Every line below from the one with "(700, 584) = (695, 266): purple" through the one with "(547, 480) = (553, 225): none -> blue mouse" is to be repeated exactly, with no picture among them.

** EXERCISE MATERIALS follows **

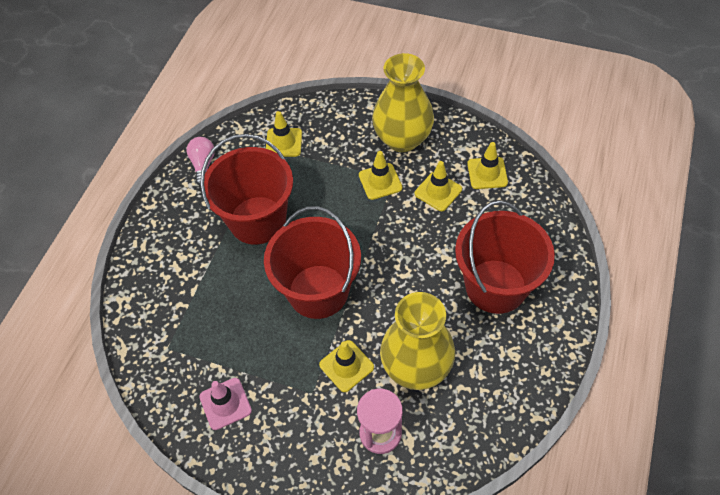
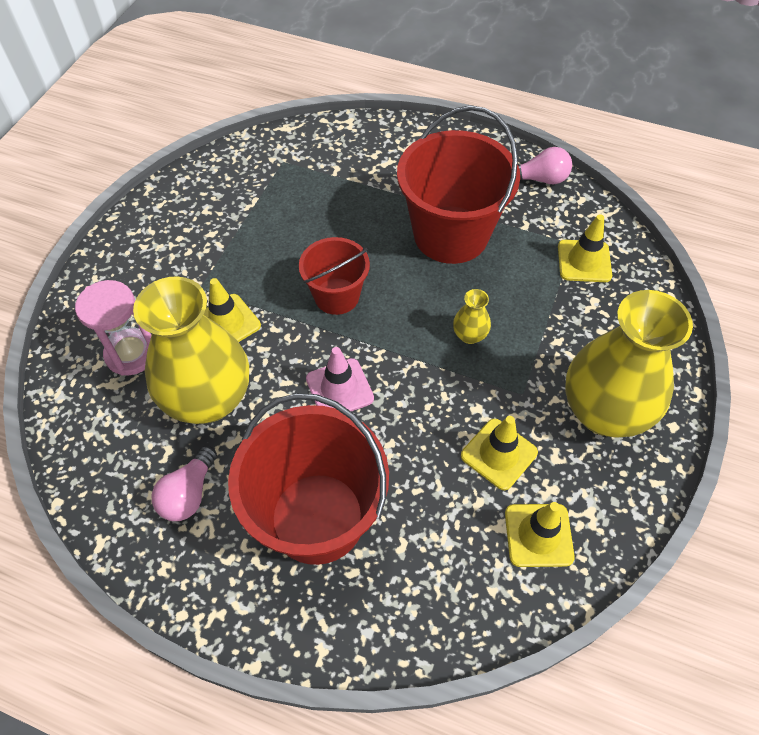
camera: 90 degrees right, 0 degrees up
(225, 403) = (206, 211): pink traffic cone -> pink traffic cone (339, 388)
(318, 291) = (336, 296): red bucket -> red bucket, size x0.57
(349, 207) = (469, 335): none -> yellow vase
(380, 181) = (517, 375): yellow traffic cone -> none
(492, 366) = (189, 494): none -> pink light bulb

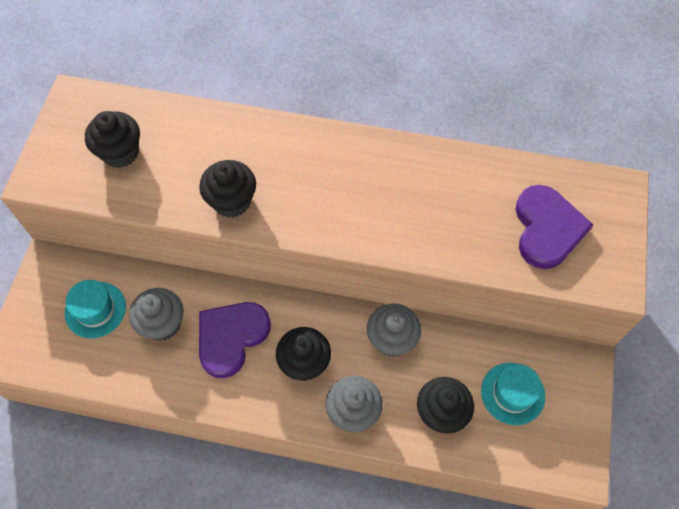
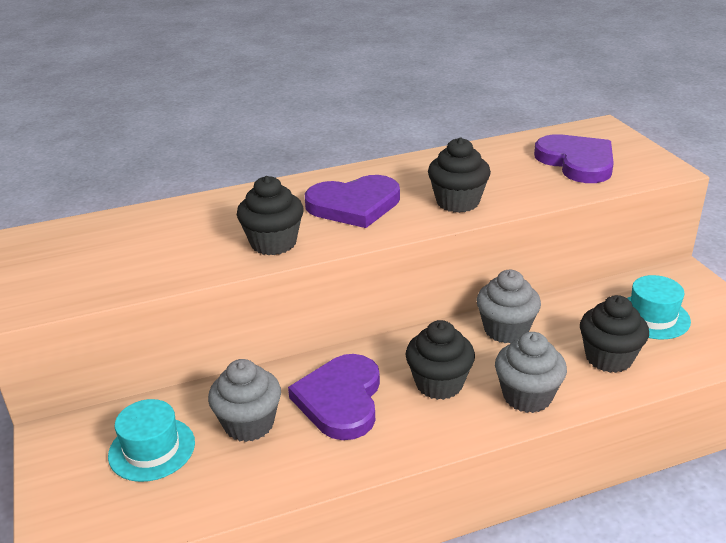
camera: 30 degrees left, 30 degrees down
(120, 152) = (113, 255): black cupcake -> black cupcake (457, 202)
(321, 186) = (354, 205): none -> purple heart

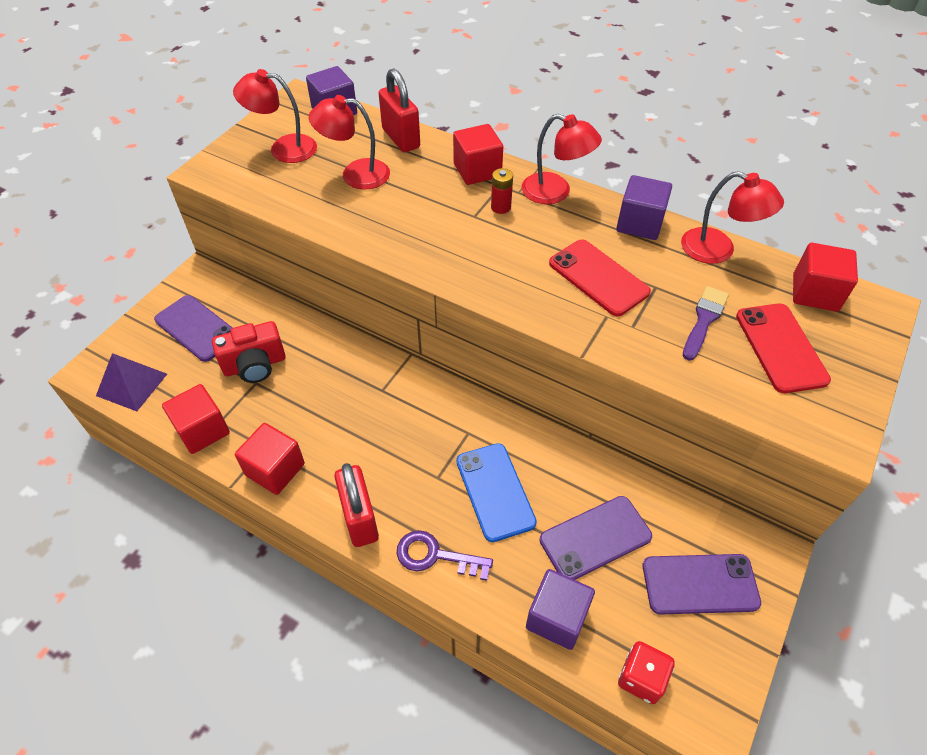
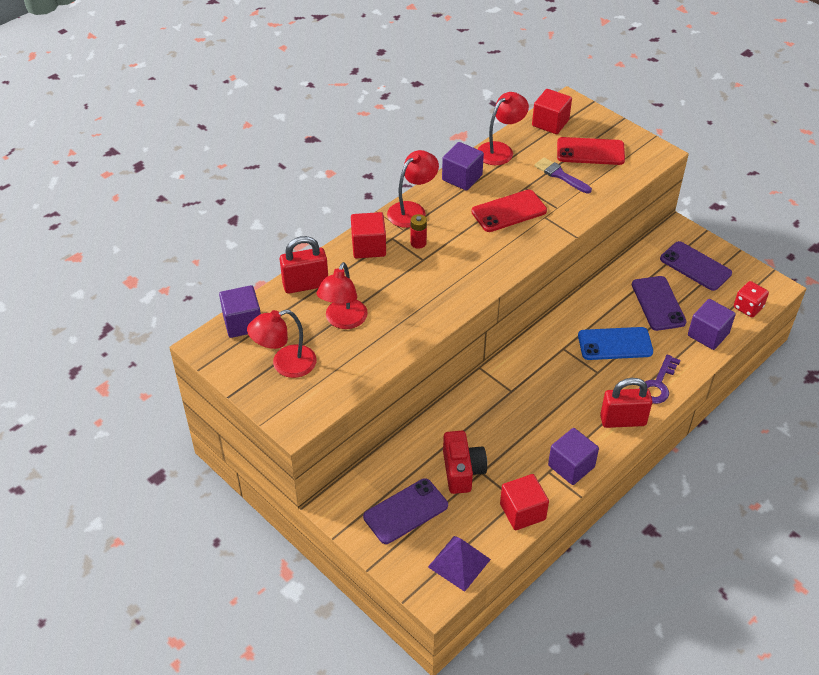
camera: 75 degrees left, 5 degrees down
(275, 469) = (571, 466): red cube -> purple cube
(283, 148) = (285, 364): red lamp -> red lamp turned 45 degrees clockwise
(700, 584) = (695, 266): purple phone -> purple phone turned 60 degrees counterclockwise

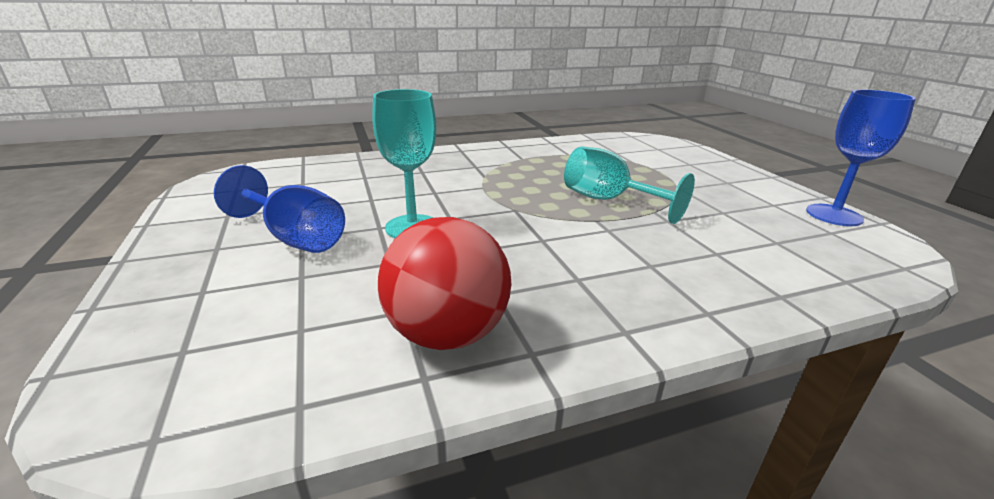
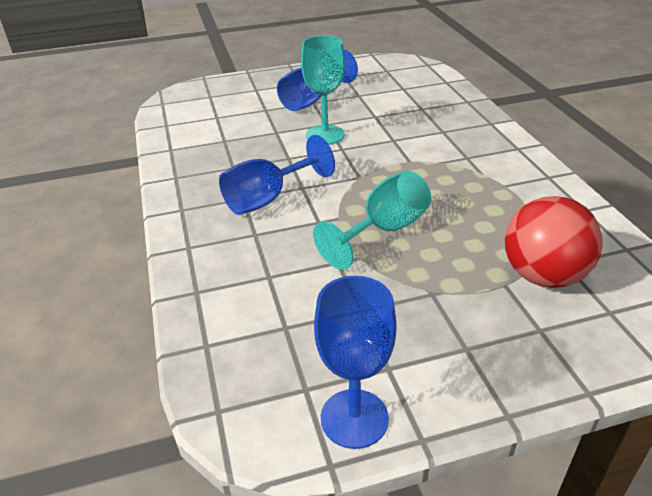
camera: 95 degrees right, 10 degrees up
(447, 334) = (199, 153): red ball -> red ball (543, 276)
(574, 260) = (267, 199): none -> blue goblet

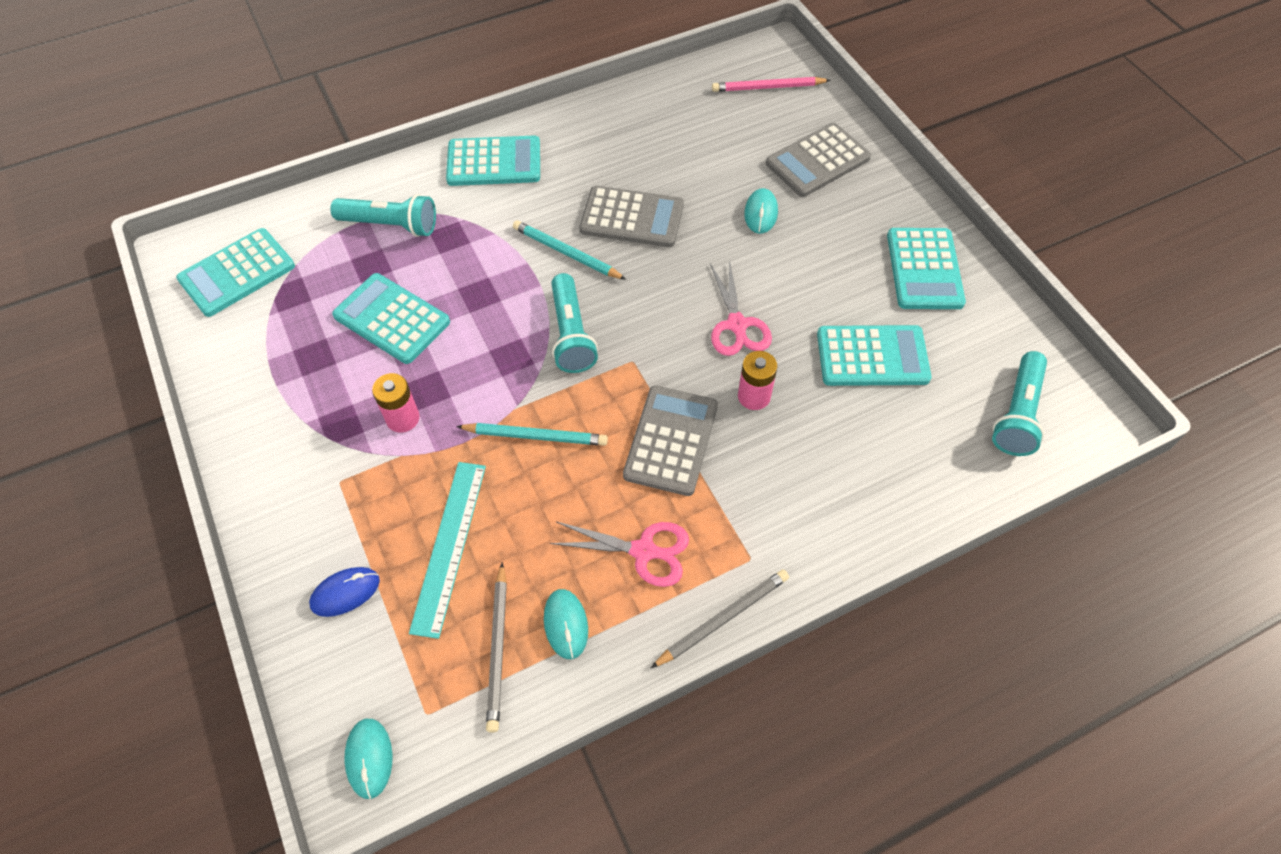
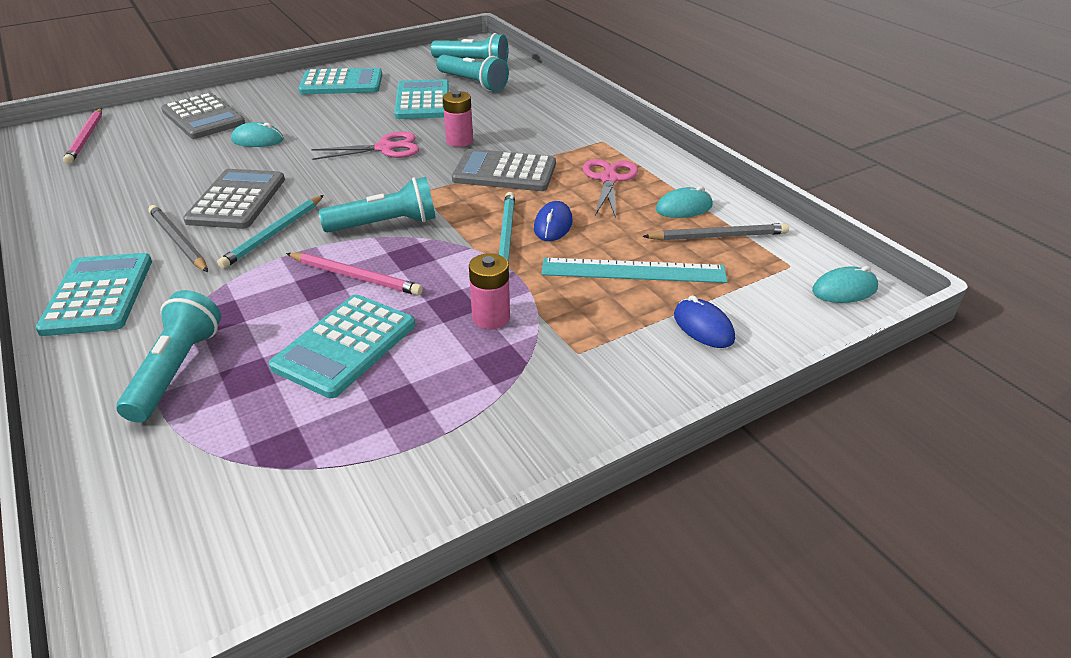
camera: 95 degrees left, 20 degrees down
(237, 273) = (218, 528): turquoise calculator -> none
(486, 318) = (355, 277): none -> pink pencil
(547, 480) = (553, 225): none -> blue mouse
(722, 619) = (653, 149): grey pencil -> grey pencil (179, 241)
(938, 413) = (473, 83): none -> turquoise flashlight

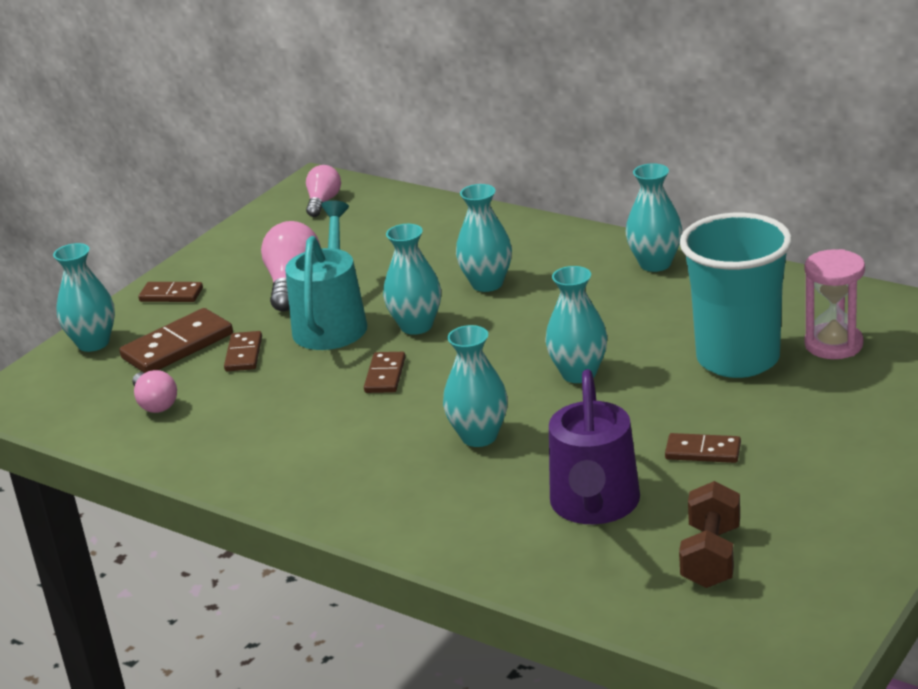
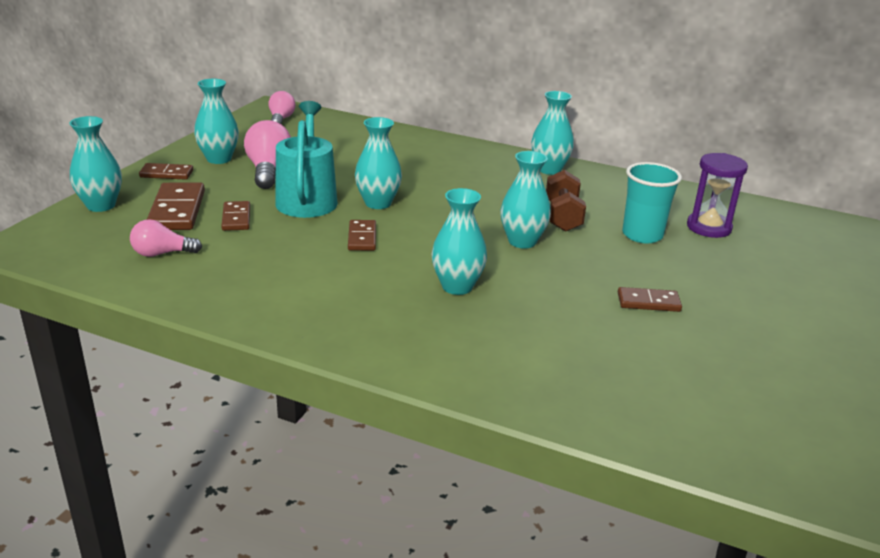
camera: 15 degrees left, 0 degrees up
(155, 404) = (162, 253): pink light bulb -> pink light bulb turned 120 degrees clockwise
(177, 346) = (177, 210): brown domino -> brown domino turned 45 degrees counterclockwise
(487, 284) = (425, 177): turquoise vase -> turquoise vase (219, 159)
(594, 505) = (577, 344): purple watering can -> none
(711, 556) = (698, 390): brown dumbbell -> brown dumbbell (562, 217)
(738, 359) = (642, 235): turquoise cup -> turquoise cup, size x0.63
(833, 344) = (709, 227): pink hourglass -> purple hourglass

** End of EXERCISE MATERIALS **

> [RESPONSE]:
(700, 584) = (695, 266): purple phone -> purple phone turned 60 degrees counterclockwise

camera: 95 degrees right, 10 degrees up
(447, 334) = (199, 153): red ball -> red ball (543, 276)
(574, 260) = (267, 199): none -> blue goblet

camera: 95 degrees left, 20 degrees down
(237, 273) = (218, 528): turquoise calculator -> none
(486, 318) = (355, 277): none -> pink pencil
(547, 480) = (553, 225): none -> blue mouse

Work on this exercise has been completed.